== DATA SECTION ==

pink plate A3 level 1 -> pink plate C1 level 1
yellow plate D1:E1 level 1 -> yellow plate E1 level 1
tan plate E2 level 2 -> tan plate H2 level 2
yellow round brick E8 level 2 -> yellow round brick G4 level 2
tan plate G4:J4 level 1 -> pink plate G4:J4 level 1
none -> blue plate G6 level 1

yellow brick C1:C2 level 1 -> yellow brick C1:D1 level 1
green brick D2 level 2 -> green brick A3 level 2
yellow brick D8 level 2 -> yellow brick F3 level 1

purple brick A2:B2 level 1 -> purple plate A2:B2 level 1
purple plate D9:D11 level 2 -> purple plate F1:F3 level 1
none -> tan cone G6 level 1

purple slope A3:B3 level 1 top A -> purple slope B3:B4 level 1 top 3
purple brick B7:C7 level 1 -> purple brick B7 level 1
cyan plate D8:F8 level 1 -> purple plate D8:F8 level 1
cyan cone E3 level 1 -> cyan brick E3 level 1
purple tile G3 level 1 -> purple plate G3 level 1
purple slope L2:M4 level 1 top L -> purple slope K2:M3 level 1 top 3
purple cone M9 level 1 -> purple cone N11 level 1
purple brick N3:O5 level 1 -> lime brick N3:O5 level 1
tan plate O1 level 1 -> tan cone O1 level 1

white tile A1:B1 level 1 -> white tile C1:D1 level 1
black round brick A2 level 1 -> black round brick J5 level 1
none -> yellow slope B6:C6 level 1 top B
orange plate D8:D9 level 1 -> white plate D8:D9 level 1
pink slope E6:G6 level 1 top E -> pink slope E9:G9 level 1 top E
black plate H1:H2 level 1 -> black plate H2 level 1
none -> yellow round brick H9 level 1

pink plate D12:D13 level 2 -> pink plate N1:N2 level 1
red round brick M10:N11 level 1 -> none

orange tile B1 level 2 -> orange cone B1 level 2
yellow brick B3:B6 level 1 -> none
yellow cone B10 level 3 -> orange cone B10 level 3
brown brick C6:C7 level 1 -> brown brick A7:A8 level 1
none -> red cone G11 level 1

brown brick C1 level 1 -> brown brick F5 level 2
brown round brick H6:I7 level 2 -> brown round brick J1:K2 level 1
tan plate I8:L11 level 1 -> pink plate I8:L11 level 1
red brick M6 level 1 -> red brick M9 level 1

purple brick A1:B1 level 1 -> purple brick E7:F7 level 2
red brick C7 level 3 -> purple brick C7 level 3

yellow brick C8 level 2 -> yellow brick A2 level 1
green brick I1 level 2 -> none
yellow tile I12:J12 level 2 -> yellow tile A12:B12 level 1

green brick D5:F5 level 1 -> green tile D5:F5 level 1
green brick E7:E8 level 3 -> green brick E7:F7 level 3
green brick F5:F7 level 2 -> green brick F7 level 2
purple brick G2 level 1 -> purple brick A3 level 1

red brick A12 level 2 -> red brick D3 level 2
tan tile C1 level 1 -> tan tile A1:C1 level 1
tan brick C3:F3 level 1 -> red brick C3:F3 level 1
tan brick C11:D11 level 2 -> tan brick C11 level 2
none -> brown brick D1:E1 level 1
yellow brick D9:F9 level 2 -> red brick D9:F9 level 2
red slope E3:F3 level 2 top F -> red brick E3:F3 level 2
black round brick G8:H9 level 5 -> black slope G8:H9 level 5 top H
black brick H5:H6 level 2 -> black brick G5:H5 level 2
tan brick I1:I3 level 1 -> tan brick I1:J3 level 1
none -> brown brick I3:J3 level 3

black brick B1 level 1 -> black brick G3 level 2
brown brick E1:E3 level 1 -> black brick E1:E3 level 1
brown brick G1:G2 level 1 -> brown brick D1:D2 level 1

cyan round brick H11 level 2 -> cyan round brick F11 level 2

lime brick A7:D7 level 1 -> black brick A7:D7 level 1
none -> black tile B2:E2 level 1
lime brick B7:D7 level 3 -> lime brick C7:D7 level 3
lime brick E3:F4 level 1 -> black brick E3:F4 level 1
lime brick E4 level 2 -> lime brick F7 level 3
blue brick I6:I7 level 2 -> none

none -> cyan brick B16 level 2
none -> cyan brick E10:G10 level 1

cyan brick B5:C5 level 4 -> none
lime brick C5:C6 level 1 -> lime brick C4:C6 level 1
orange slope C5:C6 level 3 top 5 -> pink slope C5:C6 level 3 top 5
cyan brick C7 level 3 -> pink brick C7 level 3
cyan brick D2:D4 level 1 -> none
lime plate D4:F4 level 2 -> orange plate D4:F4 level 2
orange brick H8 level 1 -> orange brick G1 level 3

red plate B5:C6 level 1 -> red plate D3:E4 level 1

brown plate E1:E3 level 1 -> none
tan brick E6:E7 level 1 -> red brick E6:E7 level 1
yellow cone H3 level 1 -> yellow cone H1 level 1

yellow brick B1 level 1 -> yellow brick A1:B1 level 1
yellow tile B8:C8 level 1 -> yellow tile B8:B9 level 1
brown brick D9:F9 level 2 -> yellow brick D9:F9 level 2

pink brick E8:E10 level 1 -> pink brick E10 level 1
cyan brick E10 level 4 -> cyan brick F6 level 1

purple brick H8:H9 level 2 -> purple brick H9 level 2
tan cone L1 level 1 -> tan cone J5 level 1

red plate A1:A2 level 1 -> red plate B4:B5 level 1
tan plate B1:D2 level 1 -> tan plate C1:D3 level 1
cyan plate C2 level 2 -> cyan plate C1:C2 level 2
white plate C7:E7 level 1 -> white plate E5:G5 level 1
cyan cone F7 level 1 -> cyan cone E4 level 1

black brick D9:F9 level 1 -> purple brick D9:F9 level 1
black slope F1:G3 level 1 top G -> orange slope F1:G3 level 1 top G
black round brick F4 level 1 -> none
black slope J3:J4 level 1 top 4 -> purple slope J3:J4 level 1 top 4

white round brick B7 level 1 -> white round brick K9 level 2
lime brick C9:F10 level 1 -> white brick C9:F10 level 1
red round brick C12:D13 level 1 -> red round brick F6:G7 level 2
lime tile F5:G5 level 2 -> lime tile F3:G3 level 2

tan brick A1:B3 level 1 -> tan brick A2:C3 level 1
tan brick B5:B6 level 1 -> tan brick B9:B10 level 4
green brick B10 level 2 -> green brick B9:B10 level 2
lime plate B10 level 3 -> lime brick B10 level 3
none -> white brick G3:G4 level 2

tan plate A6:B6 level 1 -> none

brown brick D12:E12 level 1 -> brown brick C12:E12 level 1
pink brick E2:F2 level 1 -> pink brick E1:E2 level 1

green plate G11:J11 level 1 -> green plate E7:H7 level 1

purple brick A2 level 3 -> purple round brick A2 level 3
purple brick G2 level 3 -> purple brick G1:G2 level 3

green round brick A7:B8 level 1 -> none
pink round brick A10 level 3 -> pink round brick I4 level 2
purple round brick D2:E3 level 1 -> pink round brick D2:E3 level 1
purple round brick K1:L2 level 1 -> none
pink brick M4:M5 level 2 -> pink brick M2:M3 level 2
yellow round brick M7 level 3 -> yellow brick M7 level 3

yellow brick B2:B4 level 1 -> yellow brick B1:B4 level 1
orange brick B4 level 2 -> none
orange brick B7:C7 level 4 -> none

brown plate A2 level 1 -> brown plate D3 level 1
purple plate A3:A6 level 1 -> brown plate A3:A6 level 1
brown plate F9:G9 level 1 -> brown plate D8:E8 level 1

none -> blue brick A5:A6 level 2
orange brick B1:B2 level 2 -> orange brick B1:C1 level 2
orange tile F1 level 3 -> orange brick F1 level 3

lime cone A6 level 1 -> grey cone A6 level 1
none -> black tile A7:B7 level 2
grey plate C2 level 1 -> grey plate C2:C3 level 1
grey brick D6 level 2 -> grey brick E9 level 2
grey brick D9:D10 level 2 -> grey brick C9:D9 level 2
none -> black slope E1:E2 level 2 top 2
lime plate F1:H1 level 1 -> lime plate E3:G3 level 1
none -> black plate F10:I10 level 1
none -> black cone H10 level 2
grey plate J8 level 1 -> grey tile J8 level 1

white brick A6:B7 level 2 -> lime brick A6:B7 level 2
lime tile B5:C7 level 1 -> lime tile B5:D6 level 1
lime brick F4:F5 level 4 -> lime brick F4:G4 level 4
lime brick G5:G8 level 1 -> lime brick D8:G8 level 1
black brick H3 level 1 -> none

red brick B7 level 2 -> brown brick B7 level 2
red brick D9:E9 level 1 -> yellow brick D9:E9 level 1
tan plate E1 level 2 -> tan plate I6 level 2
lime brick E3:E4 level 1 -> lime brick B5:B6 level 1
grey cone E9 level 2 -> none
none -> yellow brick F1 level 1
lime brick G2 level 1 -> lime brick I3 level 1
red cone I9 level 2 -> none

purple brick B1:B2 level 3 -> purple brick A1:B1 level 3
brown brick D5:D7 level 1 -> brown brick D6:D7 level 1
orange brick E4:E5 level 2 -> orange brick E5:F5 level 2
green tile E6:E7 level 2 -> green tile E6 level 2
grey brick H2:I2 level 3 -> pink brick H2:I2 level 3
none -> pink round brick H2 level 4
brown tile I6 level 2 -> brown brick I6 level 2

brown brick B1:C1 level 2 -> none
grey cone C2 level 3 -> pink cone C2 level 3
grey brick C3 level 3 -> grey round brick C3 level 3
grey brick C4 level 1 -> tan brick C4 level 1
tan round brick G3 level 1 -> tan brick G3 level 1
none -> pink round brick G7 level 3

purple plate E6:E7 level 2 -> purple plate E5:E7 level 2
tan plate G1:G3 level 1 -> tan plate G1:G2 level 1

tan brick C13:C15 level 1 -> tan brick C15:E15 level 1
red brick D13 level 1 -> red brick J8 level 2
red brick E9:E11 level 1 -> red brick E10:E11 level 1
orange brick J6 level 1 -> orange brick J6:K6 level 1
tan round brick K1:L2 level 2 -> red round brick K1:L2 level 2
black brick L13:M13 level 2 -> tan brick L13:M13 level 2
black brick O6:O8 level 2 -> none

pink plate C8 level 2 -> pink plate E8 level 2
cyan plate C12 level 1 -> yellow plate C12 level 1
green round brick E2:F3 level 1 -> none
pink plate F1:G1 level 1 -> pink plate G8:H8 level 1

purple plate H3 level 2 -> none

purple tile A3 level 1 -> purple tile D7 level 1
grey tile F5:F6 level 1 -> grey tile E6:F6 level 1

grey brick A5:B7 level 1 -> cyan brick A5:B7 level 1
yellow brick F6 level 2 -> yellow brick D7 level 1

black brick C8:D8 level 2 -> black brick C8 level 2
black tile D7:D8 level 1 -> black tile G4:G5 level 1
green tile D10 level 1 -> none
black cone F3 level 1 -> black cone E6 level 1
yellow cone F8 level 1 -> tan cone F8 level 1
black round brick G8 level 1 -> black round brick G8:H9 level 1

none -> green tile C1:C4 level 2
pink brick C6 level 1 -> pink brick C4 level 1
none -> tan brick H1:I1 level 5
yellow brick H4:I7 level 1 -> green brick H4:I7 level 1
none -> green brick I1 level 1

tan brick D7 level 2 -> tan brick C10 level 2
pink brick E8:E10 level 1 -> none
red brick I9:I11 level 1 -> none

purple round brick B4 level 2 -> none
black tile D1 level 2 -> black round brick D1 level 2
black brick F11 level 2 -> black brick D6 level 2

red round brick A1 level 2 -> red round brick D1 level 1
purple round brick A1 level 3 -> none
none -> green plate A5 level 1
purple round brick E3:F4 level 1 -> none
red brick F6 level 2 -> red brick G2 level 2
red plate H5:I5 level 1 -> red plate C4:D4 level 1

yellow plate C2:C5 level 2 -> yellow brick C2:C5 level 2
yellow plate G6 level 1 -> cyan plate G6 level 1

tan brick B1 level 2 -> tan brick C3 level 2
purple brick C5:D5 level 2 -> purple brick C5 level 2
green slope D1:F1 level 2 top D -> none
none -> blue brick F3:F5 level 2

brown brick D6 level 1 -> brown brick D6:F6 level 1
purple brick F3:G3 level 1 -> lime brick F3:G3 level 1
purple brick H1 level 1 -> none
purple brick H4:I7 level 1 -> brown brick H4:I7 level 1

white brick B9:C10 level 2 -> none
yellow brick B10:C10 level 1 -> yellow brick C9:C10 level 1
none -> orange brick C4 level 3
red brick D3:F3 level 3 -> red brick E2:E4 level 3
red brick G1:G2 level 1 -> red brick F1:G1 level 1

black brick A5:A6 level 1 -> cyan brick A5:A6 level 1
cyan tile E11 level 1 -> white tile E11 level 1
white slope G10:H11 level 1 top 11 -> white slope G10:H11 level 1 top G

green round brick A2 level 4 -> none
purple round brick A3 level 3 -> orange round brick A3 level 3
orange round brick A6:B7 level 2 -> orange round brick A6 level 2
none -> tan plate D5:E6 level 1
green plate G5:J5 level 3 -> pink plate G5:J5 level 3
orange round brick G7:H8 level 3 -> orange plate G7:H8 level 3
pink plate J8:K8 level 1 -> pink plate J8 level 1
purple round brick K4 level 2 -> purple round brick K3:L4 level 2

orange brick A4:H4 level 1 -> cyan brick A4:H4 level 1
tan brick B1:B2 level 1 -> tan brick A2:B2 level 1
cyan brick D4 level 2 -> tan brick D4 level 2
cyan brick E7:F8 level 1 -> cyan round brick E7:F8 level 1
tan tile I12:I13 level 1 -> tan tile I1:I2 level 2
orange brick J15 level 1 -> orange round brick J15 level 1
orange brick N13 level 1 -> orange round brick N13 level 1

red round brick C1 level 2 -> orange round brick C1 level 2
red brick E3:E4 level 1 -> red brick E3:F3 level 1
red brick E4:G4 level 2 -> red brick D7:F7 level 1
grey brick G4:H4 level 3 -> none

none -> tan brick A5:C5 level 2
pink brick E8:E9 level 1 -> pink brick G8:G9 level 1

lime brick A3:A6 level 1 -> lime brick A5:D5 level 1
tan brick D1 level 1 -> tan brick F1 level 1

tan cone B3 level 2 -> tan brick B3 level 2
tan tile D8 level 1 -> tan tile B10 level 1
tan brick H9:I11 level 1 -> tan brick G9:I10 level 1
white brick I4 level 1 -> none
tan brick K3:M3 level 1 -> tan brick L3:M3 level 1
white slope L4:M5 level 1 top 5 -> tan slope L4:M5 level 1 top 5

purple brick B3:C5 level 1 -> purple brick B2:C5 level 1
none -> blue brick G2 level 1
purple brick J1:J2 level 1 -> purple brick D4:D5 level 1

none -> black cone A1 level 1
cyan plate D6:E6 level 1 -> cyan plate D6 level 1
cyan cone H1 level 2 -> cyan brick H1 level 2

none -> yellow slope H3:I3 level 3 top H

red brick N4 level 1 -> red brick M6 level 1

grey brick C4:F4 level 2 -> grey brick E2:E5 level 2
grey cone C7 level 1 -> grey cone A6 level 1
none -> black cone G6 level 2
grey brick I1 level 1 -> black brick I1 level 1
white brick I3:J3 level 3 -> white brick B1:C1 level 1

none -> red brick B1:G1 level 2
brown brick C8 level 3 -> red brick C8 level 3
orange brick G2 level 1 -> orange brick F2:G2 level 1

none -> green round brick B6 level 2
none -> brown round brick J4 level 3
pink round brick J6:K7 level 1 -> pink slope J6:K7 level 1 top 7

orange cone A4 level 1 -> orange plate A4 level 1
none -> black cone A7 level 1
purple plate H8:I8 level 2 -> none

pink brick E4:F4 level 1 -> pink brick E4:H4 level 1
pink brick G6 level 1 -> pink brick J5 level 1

===

» **PROMPT**
Please copy every line from the entries that includes the word "blue".

» **OUTPUT OF THE TASK**
none -> blue plate G6 level 1
blue brick I6:I7 level 2 -> none
none -> blue brick A5:A6 level 2
none -> blue brick F3:F5 level 2
none -> blue brick G2 level 1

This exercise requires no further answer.